| WHAT IS BEING ASKED |
Working from the records below, repeat exactly the lines starting at the line that contains "BAT1: 3.7V (plus" and ending at the line that contains "U1: ATtiny44 -> ATtiny841", inclusive.

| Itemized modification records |
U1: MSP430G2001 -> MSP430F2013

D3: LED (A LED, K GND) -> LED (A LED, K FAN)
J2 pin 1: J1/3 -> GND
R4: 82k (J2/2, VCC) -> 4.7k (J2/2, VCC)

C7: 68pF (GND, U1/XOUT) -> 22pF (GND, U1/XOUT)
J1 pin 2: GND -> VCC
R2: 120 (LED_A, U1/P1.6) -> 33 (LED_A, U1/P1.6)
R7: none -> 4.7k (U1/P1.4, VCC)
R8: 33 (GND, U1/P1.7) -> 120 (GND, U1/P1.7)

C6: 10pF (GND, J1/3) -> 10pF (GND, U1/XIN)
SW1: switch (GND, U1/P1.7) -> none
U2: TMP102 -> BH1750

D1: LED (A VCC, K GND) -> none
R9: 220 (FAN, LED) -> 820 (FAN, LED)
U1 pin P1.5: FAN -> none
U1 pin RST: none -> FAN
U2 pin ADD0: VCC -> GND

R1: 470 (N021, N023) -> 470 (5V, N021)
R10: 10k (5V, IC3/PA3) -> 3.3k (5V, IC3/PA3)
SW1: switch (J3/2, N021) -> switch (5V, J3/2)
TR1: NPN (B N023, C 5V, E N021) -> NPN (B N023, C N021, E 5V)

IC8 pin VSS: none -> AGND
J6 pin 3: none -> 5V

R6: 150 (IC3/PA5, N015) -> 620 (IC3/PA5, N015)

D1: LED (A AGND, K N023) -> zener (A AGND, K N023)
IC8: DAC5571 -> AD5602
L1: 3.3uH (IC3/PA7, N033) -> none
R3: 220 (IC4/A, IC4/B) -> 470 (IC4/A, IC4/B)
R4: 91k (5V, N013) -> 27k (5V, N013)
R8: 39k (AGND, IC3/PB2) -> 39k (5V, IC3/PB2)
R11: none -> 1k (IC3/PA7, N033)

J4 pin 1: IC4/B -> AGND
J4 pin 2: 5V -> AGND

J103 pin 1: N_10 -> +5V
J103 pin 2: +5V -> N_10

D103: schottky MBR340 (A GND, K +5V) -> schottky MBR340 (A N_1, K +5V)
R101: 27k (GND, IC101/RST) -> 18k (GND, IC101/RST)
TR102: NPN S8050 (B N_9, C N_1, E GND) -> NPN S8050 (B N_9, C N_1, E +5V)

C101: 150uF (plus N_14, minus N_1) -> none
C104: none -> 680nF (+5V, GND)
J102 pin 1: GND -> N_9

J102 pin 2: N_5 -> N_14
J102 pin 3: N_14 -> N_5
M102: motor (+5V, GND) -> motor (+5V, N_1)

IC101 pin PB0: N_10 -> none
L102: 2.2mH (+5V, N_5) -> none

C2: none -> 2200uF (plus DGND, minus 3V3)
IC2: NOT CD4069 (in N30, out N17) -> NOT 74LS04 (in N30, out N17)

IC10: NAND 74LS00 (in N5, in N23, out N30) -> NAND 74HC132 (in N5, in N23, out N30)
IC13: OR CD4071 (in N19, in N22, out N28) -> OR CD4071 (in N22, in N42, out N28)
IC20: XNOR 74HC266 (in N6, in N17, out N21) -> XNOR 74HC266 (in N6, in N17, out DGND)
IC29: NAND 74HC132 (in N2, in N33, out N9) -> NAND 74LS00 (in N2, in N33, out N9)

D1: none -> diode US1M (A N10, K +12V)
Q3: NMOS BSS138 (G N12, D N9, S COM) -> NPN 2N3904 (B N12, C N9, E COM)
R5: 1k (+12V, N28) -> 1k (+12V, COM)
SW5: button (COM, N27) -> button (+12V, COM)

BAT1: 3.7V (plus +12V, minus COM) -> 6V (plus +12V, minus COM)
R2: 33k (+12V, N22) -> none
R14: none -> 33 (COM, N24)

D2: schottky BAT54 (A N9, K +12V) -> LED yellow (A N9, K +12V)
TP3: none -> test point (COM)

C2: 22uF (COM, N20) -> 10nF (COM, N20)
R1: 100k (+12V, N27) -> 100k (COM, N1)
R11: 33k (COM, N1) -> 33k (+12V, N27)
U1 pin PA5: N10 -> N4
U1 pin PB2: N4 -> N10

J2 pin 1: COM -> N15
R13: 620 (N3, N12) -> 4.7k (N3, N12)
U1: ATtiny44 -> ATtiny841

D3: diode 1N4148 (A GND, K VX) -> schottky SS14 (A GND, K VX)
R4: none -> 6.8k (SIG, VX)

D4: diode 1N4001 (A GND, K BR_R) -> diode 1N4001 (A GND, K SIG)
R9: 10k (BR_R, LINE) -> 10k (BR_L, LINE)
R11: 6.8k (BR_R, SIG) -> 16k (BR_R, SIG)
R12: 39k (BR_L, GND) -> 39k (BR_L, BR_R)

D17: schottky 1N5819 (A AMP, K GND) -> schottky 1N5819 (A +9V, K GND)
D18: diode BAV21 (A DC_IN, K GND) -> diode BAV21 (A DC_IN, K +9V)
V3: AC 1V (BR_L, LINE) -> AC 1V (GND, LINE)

| RESULT |
BAT1: 3.7V (plus +12V, minus COM) -> 6V (plus +12V, minus COM)
R2: 33k (+12V, N22) -> none
R14: none -> 33 (COM, N24)

D2: schottky BAT54 (A N9, K +12V) -> LED yellow (A N9, K +12V)
TP3: none -> test point (COM)

C2: 22uF (COM, N20) -> 10nF (COM, N20)
R1: 100k (+12V, N27) -> 100k (COM, N1)
R11: 33k (COM, N1) -> 33k (+12V, N27)
U1 pin PA5: N10 -> N4
U1 pin PB2: N4 -> N10

J2 pin 1: COM -> N15
R13: 620 (N3, N12) -> 4.7k (N3, N12)
U1: ATtiny44 -> ATtiny841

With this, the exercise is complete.